**Problem requirements**
Using the records below, write out again exactly the lines that begin at the line containing "camera: 50 degrees left, 15 degrees down" and end at the line containing "(452, 494) = (693, 411): grey pan -> pink pot", and no other lines.

**Extracted information**
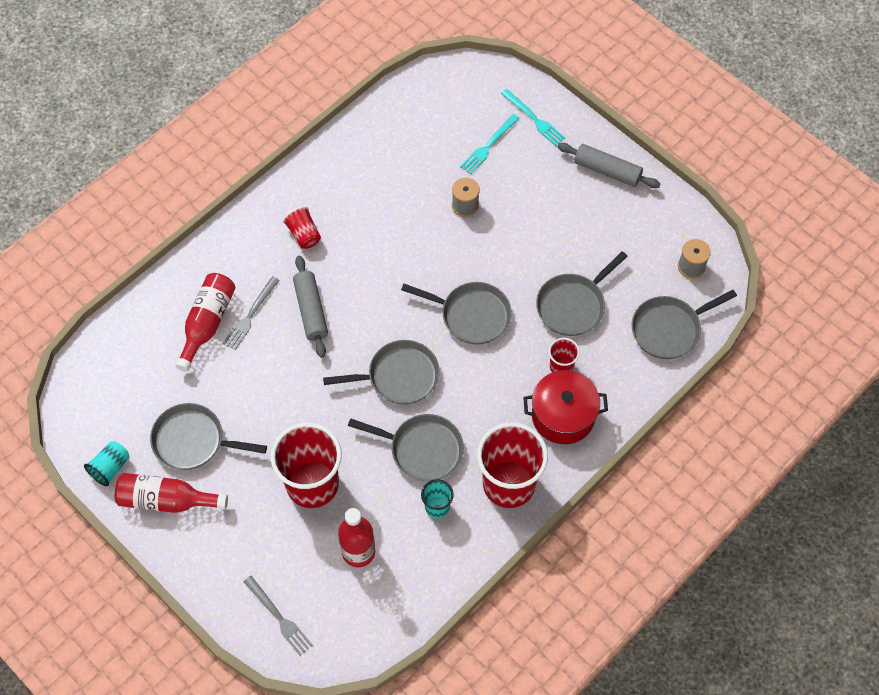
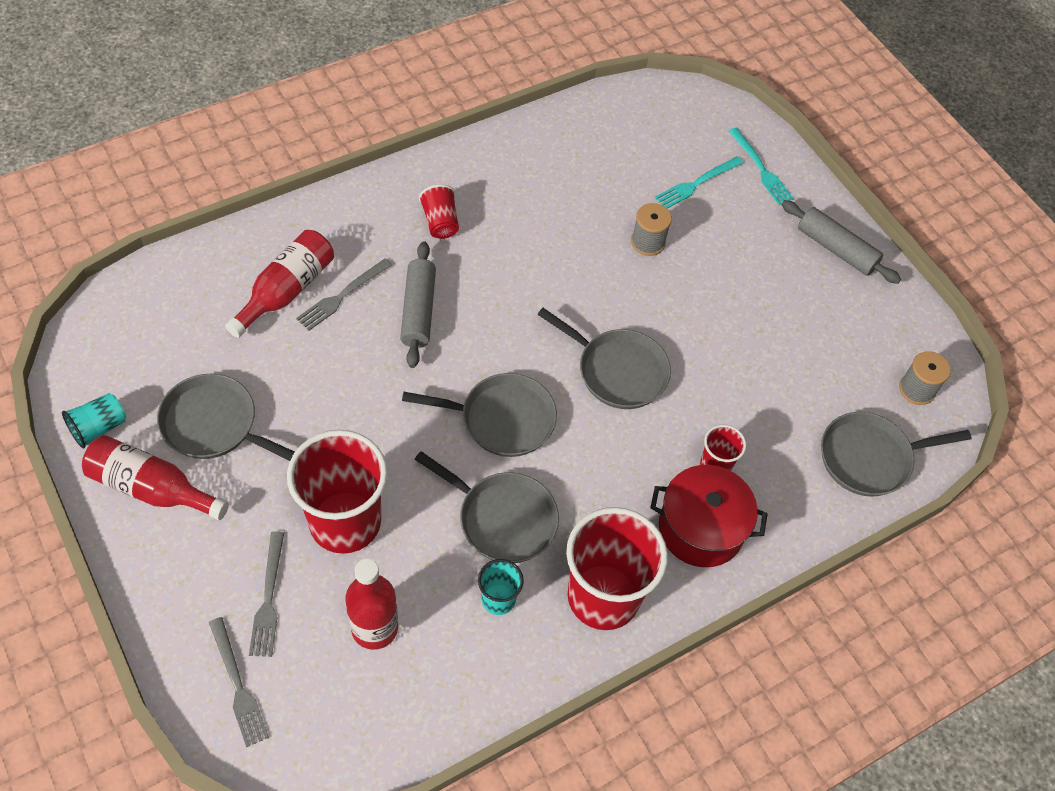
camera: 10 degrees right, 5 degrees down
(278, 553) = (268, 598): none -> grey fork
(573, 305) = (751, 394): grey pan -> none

...

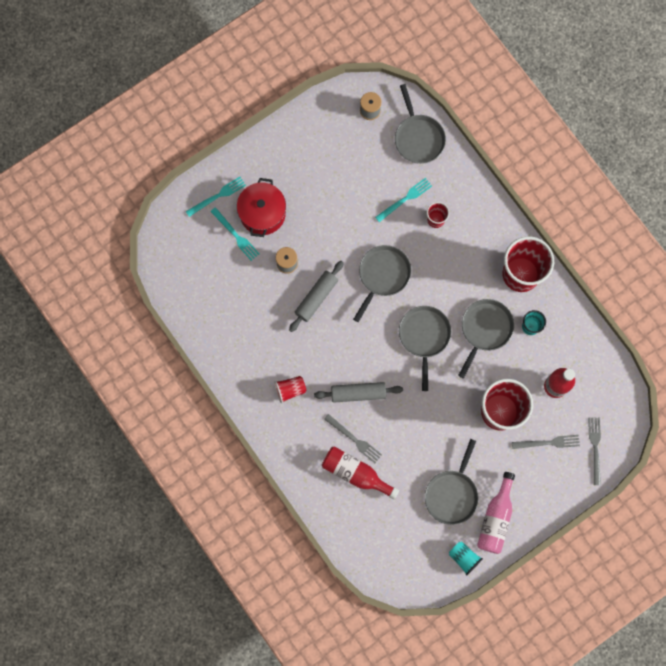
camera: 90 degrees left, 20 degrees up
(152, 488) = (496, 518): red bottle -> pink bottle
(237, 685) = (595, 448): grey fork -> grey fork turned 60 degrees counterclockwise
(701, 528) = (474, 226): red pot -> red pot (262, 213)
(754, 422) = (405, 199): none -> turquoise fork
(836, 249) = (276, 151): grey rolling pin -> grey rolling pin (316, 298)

==

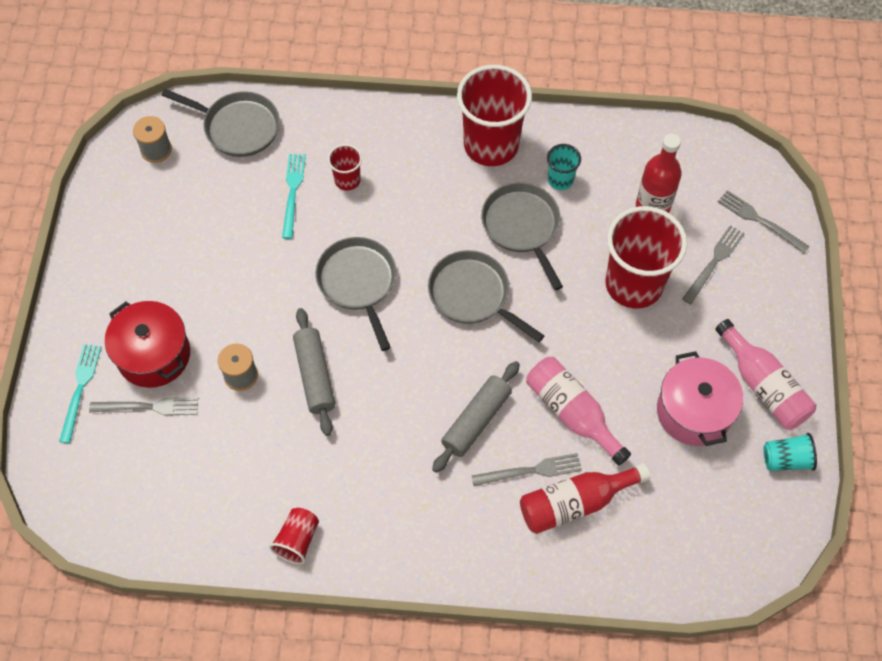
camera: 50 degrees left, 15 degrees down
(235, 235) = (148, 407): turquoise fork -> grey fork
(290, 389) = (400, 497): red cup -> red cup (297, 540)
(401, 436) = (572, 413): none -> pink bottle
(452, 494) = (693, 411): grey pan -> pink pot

**Written solution**
camera: 50 degrees left, 15 degrees down
(235, 235) = (148, 407): turquoise fork -> grey fork
(290, 389) = (400, 497): red cup -> red cup (297, 540)
(401, 436) = (572, 413): none -> pink bottle
(452, 494) = (693, 411): grey pan -> pink pot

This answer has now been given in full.